= PROBLEM TO SOLVE =
Retype the data in its entirety, with no word changed.
──────
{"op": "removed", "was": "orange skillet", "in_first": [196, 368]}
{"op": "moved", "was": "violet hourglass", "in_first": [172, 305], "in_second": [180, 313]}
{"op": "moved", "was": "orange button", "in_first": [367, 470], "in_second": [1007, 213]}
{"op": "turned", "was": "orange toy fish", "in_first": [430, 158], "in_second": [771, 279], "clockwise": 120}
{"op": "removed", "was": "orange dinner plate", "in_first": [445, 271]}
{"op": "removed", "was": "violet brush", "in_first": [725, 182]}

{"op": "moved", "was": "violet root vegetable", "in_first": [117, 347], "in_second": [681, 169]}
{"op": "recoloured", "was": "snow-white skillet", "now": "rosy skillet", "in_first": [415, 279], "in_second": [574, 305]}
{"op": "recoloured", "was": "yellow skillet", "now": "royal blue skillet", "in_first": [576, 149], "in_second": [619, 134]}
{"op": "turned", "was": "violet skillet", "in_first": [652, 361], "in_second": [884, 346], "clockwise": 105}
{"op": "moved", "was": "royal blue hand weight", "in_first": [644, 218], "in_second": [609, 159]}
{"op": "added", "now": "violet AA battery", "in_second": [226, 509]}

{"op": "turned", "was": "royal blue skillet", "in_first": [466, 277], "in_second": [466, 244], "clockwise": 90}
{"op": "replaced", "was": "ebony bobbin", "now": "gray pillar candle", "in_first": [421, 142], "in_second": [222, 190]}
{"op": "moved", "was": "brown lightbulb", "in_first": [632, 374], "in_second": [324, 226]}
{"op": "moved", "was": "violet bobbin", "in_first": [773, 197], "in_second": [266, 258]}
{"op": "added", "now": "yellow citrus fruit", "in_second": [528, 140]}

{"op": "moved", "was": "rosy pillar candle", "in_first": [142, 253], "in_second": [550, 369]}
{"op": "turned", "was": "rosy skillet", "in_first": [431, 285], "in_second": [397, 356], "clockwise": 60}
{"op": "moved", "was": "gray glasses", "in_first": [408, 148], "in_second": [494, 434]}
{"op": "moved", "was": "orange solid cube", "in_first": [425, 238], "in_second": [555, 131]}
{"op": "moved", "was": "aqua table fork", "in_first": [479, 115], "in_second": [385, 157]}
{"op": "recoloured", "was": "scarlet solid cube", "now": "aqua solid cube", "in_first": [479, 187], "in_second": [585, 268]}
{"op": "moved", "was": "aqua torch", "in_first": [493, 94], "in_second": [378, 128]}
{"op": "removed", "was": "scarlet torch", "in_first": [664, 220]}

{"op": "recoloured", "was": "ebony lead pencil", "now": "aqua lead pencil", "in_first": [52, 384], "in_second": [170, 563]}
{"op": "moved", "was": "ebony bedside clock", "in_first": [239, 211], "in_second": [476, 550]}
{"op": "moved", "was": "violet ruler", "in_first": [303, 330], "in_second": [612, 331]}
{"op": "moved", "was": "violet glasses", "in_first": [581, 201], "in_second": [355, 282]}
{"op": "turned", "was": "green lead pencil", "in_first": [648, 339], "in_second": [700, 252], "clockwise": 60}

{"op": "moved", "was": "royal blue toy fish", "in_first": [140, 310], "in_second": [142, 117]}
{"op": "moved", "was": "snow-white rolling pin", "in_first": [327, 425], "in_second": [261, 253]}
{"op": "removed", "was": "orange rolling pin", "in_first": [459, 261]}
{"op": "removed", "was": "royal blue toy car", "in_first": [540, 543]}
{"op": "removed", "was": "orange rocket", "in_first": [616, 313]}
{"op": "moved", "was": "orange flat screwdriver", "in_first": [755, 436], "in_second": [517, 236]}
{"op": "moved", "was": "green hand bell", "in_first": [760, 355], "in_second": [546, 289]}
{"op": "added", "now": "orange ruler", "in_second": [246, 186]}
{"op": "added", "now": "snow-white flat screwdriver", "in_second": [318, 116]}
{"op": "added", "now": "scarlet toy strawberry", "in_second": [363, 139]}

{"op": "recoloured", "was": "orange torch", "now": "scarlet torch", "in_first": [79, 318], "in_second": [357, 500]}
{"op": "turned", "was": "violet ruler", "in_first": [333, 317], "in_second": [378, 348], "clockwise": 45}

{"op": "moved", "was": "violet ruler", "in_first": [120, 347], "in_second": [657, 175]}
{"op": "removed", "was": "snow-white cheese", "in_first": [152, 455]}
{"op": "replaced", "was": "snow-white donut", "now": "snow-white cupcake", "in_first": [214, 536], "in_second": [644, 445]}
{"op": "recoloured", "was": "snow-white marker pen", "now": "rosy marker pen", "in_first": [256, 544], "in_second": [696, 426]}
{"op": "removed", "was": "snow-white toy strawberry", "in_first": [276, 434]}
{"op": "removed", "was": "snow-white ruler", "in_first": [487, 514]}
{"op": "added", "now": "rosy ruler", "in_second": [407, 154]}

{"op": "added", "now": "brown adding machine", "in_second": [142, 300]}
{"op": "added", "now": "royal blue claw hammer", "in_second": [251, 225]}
──────
= YOUR SOLUTION =
{"op": "removed", "was": "orange skillet", "in_first": [196, 368]}
{"op": "moved", "was": "violet hourglass", "in_first": [172, 305], "in_second": [180, 313]}
{"op": "moved", "was": "orange button", "in_first": [367, 470], "in_second": [1007, 213]}
{"op": "turned", "was": "orange toy fish", "in_first": [430, 158], "in_second": [771, 279], "clockwise": 120}
{"op": "removed", "was": "orange dinner plate", "in_first": [445, 271]}
{"op": "removed", "was": "violet brush", "in_first": [725, 182]}

{"op": "moved", "was": "violet root vegetable", "in_first": [117, 347], "in_second": [681, 169]}
{"op": "recoloured", "was": "snow-white skillet", "now": "rosy skillet", "in_first": [415, 279], "in_second": [574, 305]}
{"op": "recoloured", "was": "yellow skillet", "now": "royal blue skillet", "in_first": [576, 149], "in_second": [619, 134]}
{"op": "turned", "was": "violet skillet", "in_first": [652, 361], "in_second": [884, 346], "clockwise": 105}
{"op": "moved", "was": "royal blue hand weight", "in_first": [644, 218], "in_second": [609, 159]}
{"op": "added", "now": "violet AA battery", "in_second": [226, 509]}

{"op": "turned", "was": "royal blue skillet", "in_first": [466, 277], "in_second": [466, 244], "clockwise": 90}
{"op": "replaced", "was": "ebony bobbin", "now": "gray pillar candle", "in_first": [421, 142], "in_second": [222, 190]}
{"op": "moved", "was": "brown lightbulb", "in_first": [632, 374], "in_second": [324, 226]}
{"op": "moved", "was": "violet bobbin", "in_first": [773, 197], "in_second": [266, 258]}
{"op": "added", "now": "yellow citrus fruit", "in_second": [528, 140]}

{"op": "moved", "was": "rosy pillar candle", "in_first": [142, 253], "in_second": [550, 369]}
{"op": "turned", "was": "rosy skillet", "in_first": [431, 285], "in_second": [397, 356], "clockwise": 60}
{"op": "moved", "was": "gray glasses", "in_first": [408, 148], "in_second": [494, 434]}
{"op": "moved", "was": "orange solid cube", "in_first": [425, 238], "in_second": [555, 131]}
{"op": "moved", "was": "aqua table fork", "in_first": [479, 115], "in_second": [385, 157]}
{"op": "recoloured", "was": "scarlet solid cube", "now": "aqua solid cube", "in_first": [479, 187], "in_second": [585, 268]}
{"op": "moved", "was": "aqua torch", "in_first": [493, 94], "in_second": [378, 128]}
{"op": "removed", "was": "scarlet torch", "in_first": [664, 220]}

{"op": "recoloured", "was": "ebony lead pencil", "now": "aqua lead pencil", "in_first": [52, 384], "in_second": [170, 563]}
{"op": "moved", "was": "ebony bedside clock", "in_first": [239, 211], "in_second": [476, 550]}
{"op": "moved", "was": "violet ruler", "in_first": [303, 330], "in_second": [612, 331]}
{"op": "moved", "was": "violet glasses", "in_first": [581, 201], "in_second": [355, 282]}
{"op": "turned", "was": "green lead pencil", "in_first": [648, 339], "in_second": [700, 252], "clockwise": 60}

{"op": "moved", "was": "royal blue toy fish", "in_first": [140, 310], "in_second": [142, 117]}
{"op": "moved", "was": "snow-white rolling pin", "in_first": [327, 425], "in_second": [261, 253]}
{"op": "removed", "was": "orange rolling pin", "in_first": [459, 261]}
{"op": "removed", "was": "royal blue toy car", "in_first": [540, 543]}
{"op": "removed", "was": "orange rocket", "in_first": [616, 313]}
{"op": "moved", "was": "orange flat screwdriver", "in_first": [755, 436], "in_second": [517, 236]}
{"op": "moved", "was": "green hand bell", "in_first": [760, 355], "in_second": [546, 289]}
{"op": "added", "now": "orange ruler", "in_second": [246, 186]}
{"op": "added", "now": "snow-white flat screwdriver", "in_second": [318, 116]}
{"op": "added", "now": "scarlet toy strawberry", "in_second": [363, 139]}

{"op": "recoloured", "was": "orange torch", "now": "scarlet torch", "in_first": [79, 318], "in_second": [357, 500]}
{"op": "turned", "was": "violet ruler", "in_first": [333, 317], "in_second": [378, 348], "clockwise": 45}

{"op": "moved", "was": "violet ruler", "in_first": [120, 347], "in_second": [657, 175]}
{"op": "removed", "was": "snow-white cheese", "in_first": [152, 455]}
{"op": "replaced", "was": "snow-white donut", "now": "snow-white cupcake", "in_first": [214, 536], "in_second": [644, 445]}
{"op": "recoloured", "was": "snow-white marker pen", "now": "rosy marker pen", "in_first": [256, 544], "in_second": [696, 426]}
{"op": "removed", "was": "snow-white toy strawberry", "in_first": [276, 434]}
{"op": "removed", "was": "snow-white ruler", "in_first": [487, 514]}
{"op": "added", "now": "rosy ruler", "in_second": [407, 154]}

{"op": "added", "now": "brown adding machine", "in_second": [142, 300]}
{"op": "added", "now": "royal blue claw hammer", "in_second": [251, 225]}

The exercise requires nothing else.